● Problem
Print, word for word, only the lines from the one with "(696, 130) = (746, 332): red" down to the last line of the listing below; no pictures.

● Data to examine
+++++

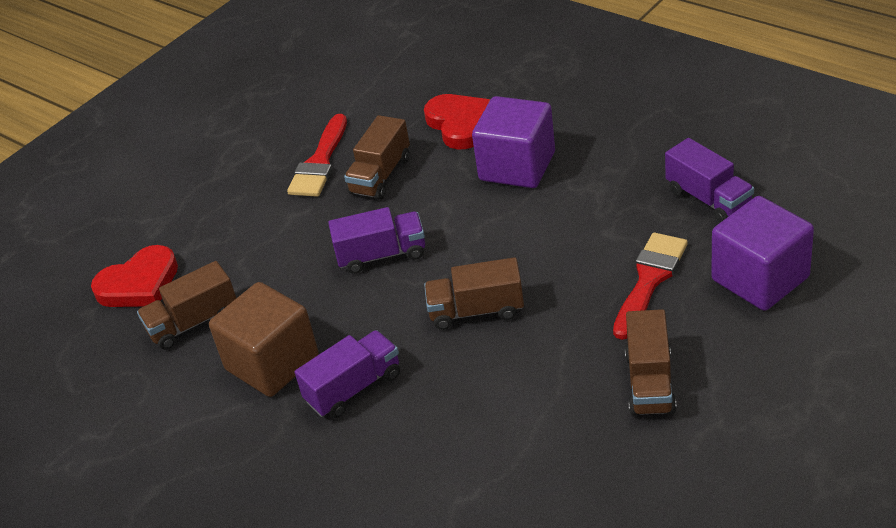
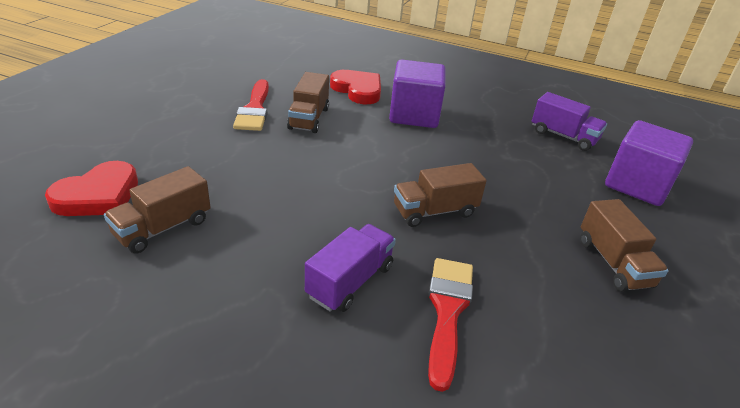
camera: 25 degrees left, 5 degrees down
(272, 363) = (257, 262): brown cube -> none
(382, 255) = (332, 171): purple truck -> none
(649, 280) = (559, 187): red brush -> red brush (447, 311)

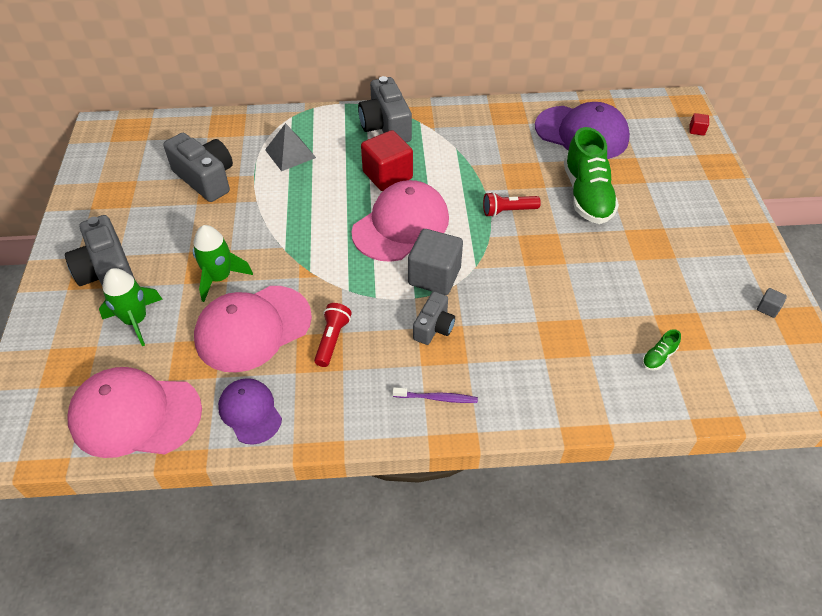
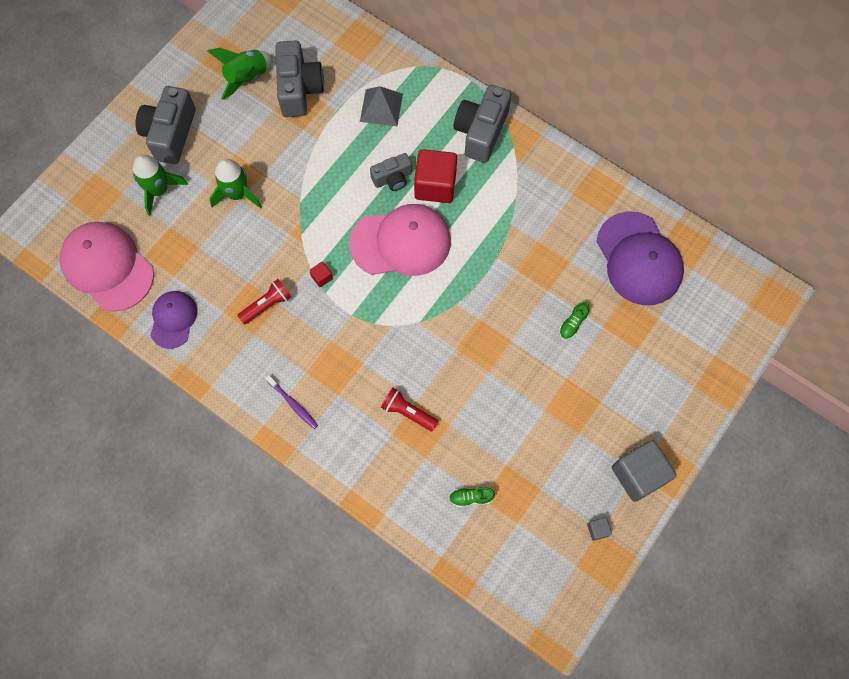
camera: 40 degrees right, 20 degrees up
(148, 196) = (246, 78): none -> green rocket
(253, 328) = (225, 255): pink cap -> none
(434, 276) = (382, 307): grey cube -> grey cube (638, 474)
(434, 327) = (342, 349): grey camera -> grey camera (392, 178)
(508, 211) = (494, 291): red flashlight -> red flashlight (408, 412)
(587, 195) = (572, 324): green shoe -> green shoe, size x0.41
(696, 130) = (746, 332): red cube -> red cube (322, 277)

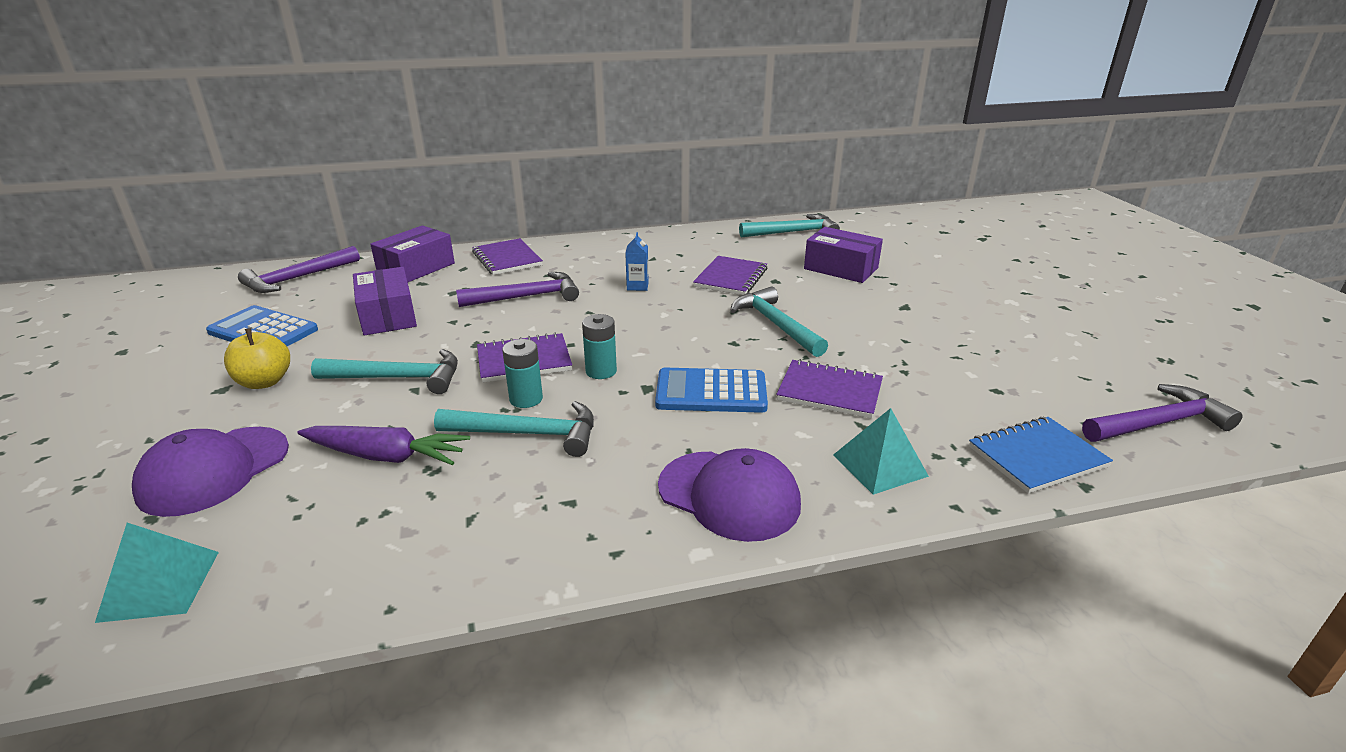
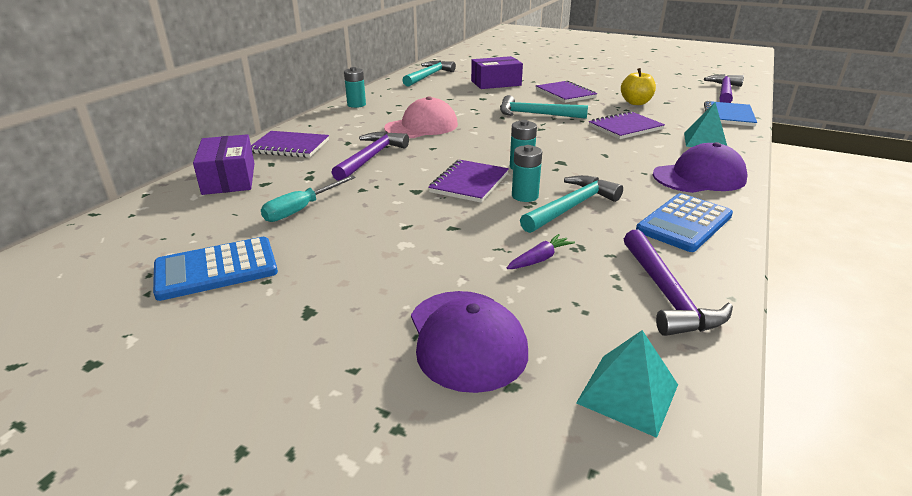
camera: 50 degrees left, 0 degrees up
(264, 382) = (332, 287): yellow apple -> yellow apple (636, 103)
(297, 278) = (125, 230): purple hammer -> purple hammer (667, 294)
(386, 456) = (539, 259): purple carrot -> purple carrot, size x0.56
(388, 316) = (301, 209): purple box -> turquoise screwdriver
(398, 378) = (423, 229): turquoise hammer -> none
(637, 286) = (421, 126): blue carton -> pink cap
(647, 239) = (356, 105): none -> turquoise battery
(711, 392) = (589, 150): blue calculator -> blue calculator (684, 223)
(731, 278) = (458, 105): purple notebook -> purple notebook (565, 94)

+++++

● Result of this task
(696, 130) = (746, 332): red cube -> red cube (322, 277)

camera: 50 degrees left, 0 degrees up
(264, 382) = (332, 287): yellow apple -> yellow apple (636, 103)
(297, 278) = (125, 230): purple hammer -> purple hammer (667, 294)
(386, 456) = (539, 259): purple carrot -> purple carrot, size x0.56
(388, 316) = (301, 209): purple box -> turquoise screwdriver
(398, 378) = (423, 229): turquoise hammer -> none
(637, 286) = (421, 126): blue carton -> pink cap
(647, 239) = (356, 105): none -> turquoise battery
(711, 392) = (589, 150): blue calculator -> blue calculator (684, 223)
(731, 278) = (458, 105): purple notebook -> purple notebook (565, 94)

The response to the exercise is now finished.